Task item
The entries below are to be copied exactly, with every picture left out.

Input records
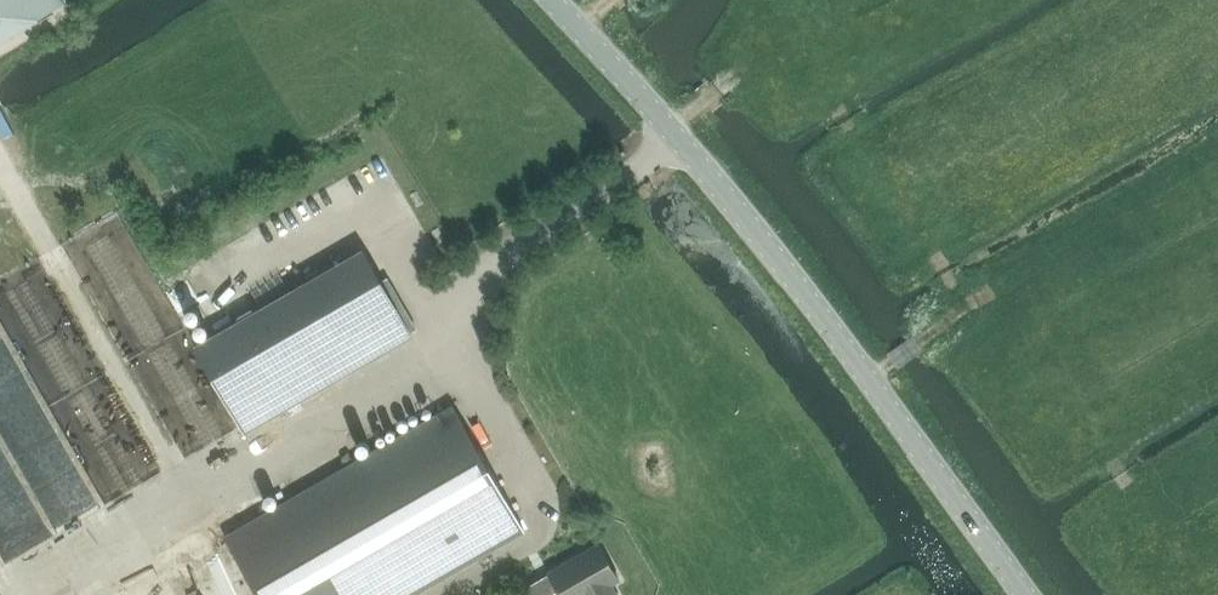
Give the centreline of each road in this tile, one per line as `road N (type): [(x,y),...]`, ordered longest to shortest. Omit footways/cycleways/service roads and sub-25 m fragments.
road 1 (track): [(47,594),(450,360),(460,299),(677,140)]
road 2 (tertiary): [(1022,594),(868,378),(554,0)]
road 3 (track): [(749,0),(746,44),(722,82),(663,123)]

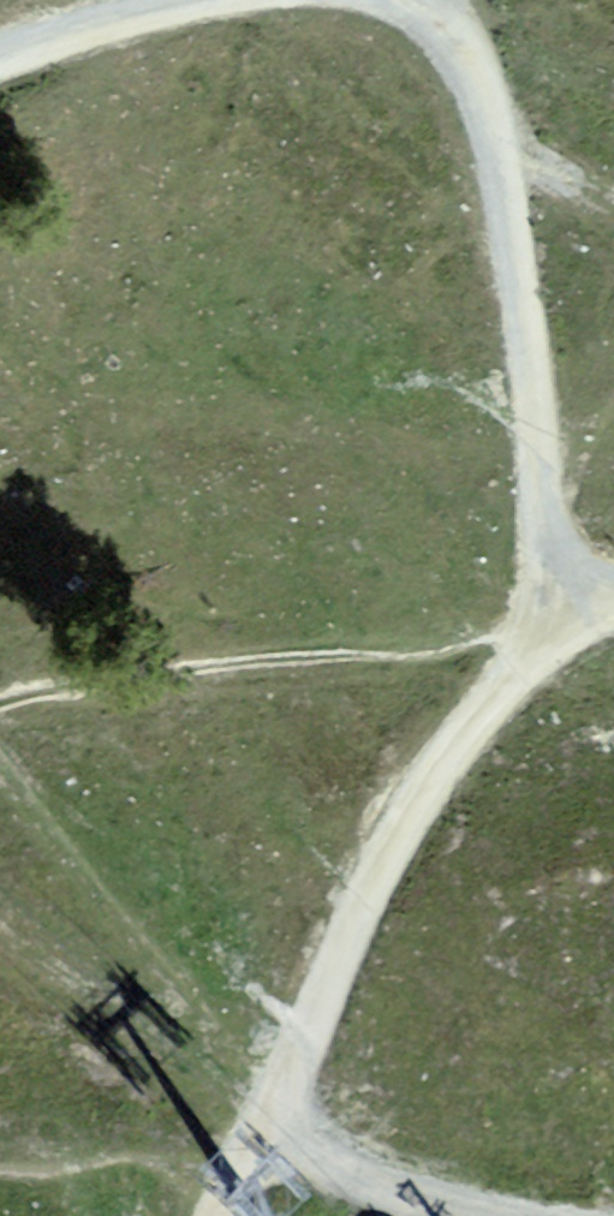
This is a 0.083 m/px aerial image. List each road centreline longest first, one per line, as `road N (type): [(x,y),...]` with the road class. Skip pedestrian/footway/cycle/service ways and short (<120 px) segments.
road 1 (track): [(399,0),(479,99),(539,331),(550,636),(613,616)]
road 2 (track): [(550,636),(425,805),(231,1215)]
road 3 (track): [(422,1215),(312,1144),(291,1086)]
road 4 (track): [(0,76),(161,0)]
road 5 (track): [(479,99),(613,161)]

Answer below
Give the centreline of each road in this tile, one per line as `road N (type): [(x,y),...]`, ordered longest to shortest. Omit footways/cycleways/service roads and sub-25 m fragments.
road 1 (track): [(47,594),(450,360),(460,299),(677,140)]
road 2 (tertiary): [(1022,594),(868,378),(554,0)]
road 3 (track): [(749,0),(746,44),(722,82),(663,123)]

This is a 0.083 m/px aerial image. List each road centreline longest first, one per line, as `road N (type): [(x,y),...]` with the road class. Skip pedestrian/footway/cycle/service ways and short (<120 px) segments.
road 1 (track): [(399,0),(479,99),(539,331),(550,636),(613,616)]
road 2 (track): [(550,636),(425,805),(231,1215)]
road 3 (track): [(422,1215),(312,1144),(291,1086)]
road 4 (track): [(0,76),(161,0)]
road 5 (track): [(479,99),(613,161)]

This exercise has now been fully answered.